[Directions]: In the data below, locate each line with the word "camera" and list it.

━━━━━━━━

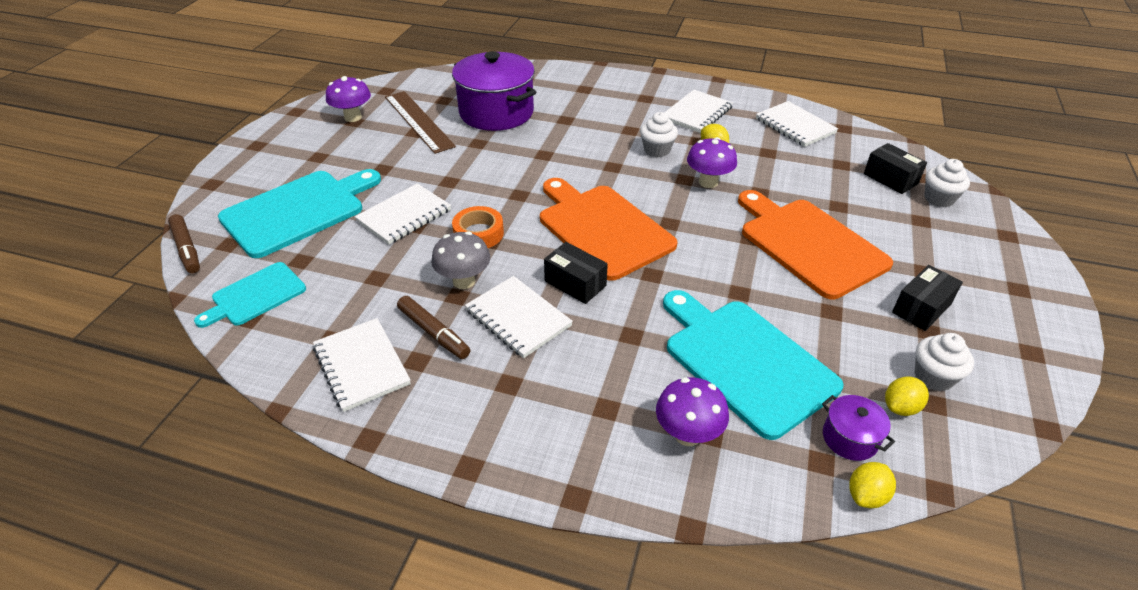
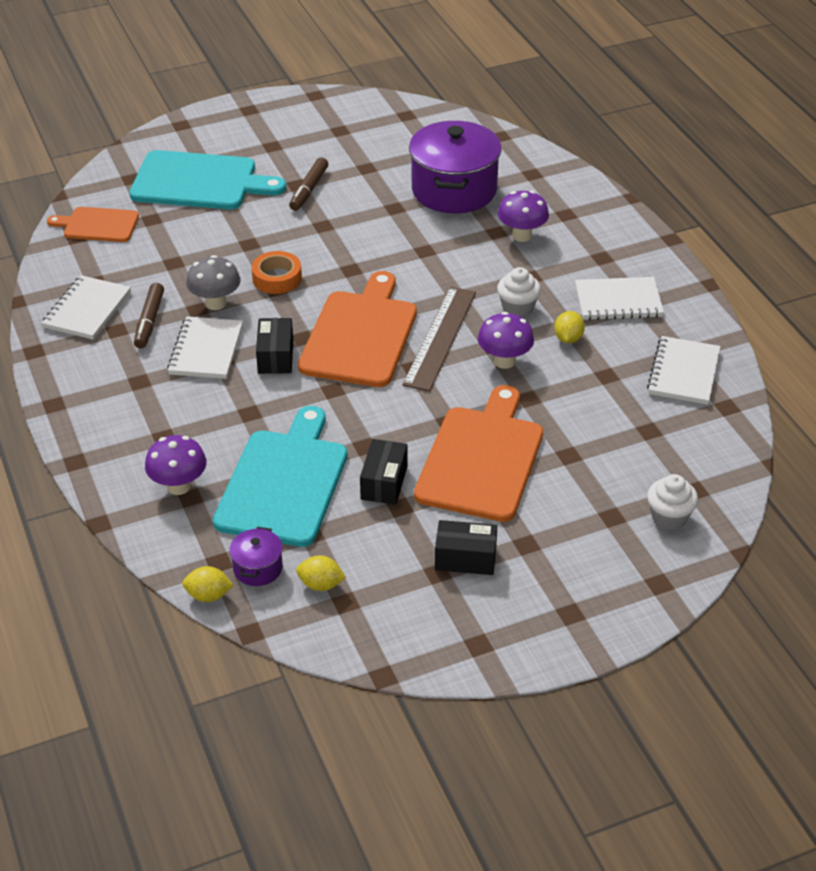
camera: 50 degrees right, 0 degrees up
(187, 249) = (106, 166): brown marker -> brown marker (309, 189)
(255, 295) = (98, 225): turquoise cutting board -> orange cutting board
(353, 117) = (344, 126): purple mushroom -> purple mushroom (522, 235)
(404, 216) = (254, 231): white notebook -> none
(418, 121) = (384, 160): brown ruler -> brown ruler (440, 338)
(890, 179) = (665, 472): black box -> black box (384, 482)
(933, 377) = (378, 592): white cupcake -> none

━━━━━━━━

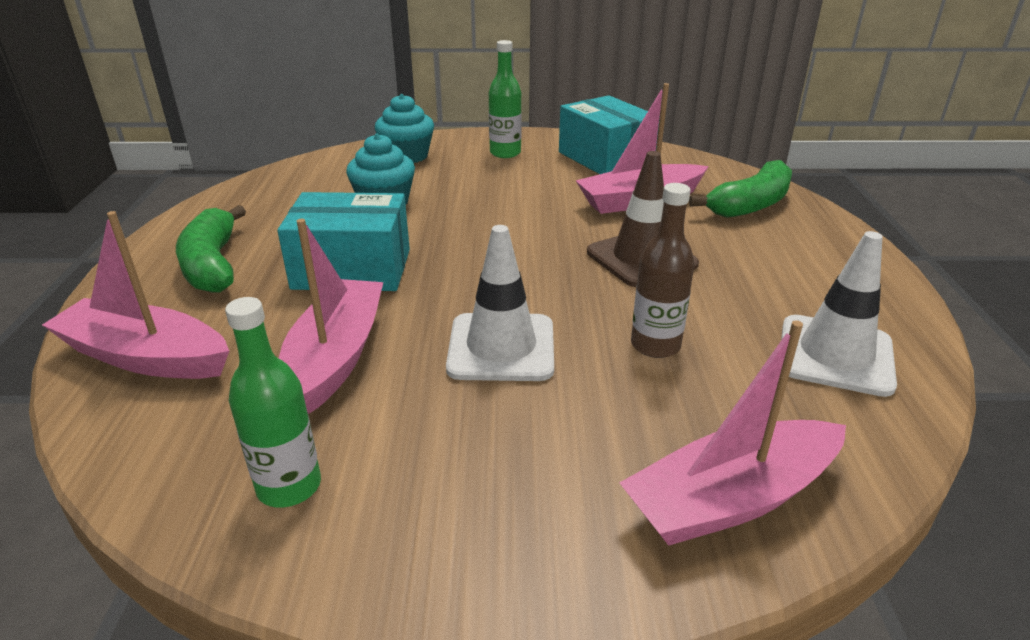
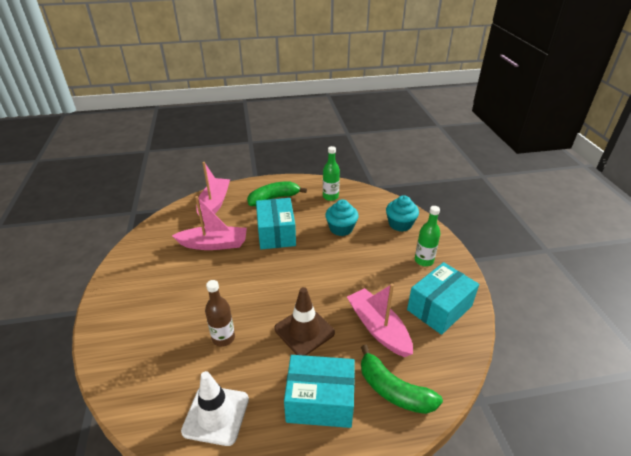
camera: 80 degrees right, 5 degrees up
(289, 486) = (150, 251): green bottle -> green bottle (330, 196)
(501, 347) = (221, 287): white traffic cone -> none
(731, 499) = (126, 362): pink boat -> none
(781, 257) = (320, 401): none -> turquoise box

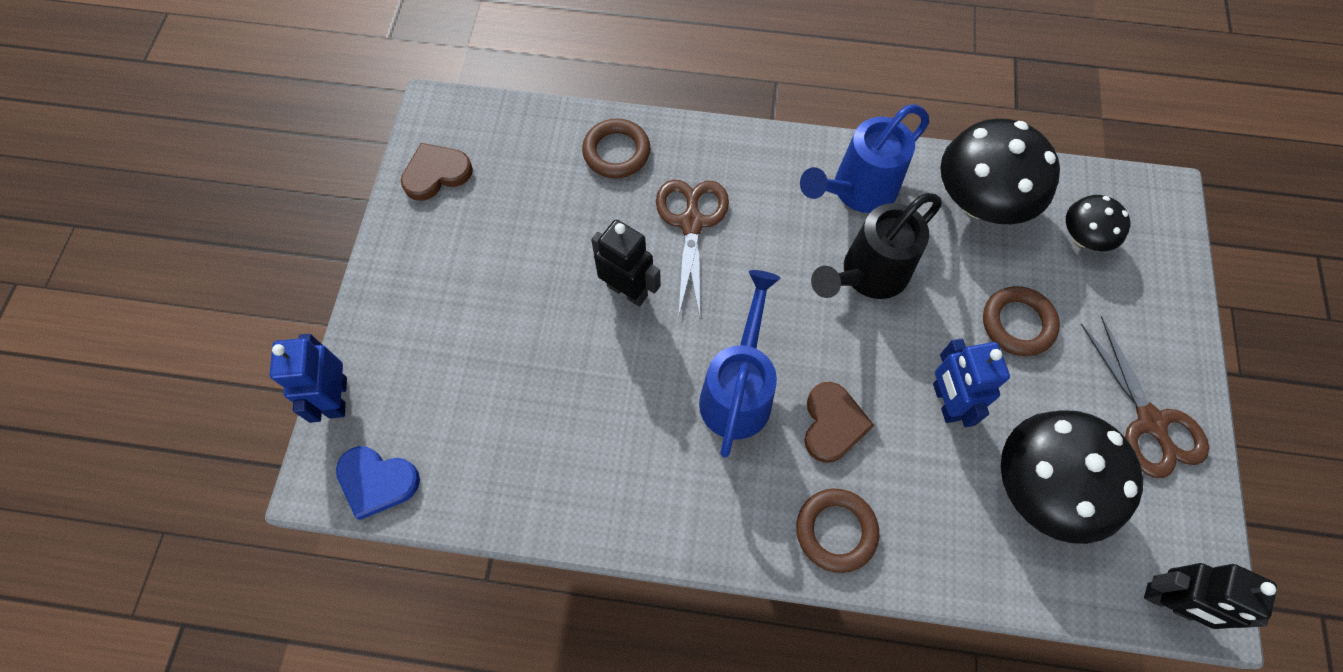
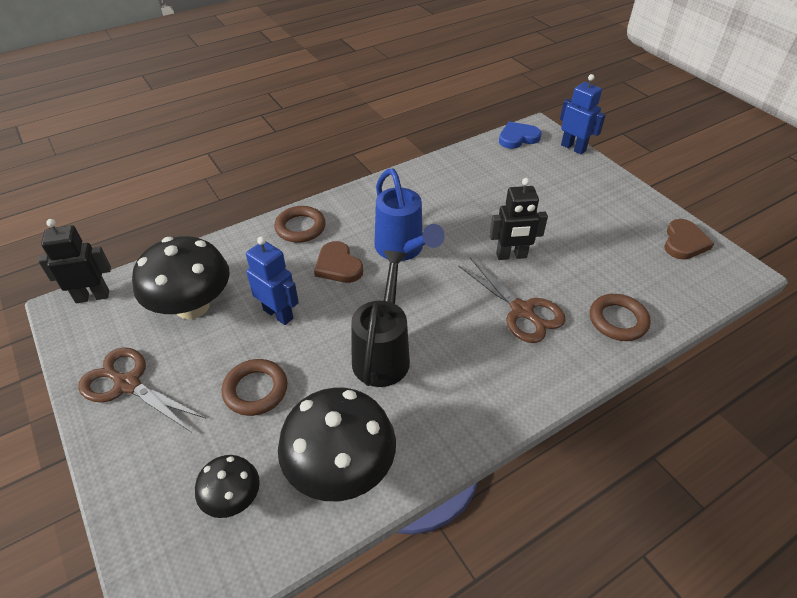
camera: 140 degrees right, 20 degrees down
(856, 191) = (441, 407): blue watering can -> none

━━━━━━━━

[Result for this exercise]:
camera: 50 degrees right, 0 degrees up
camera: 80 degrees right, 5 degrees up
camera: 140 degrees right, 20 degrees down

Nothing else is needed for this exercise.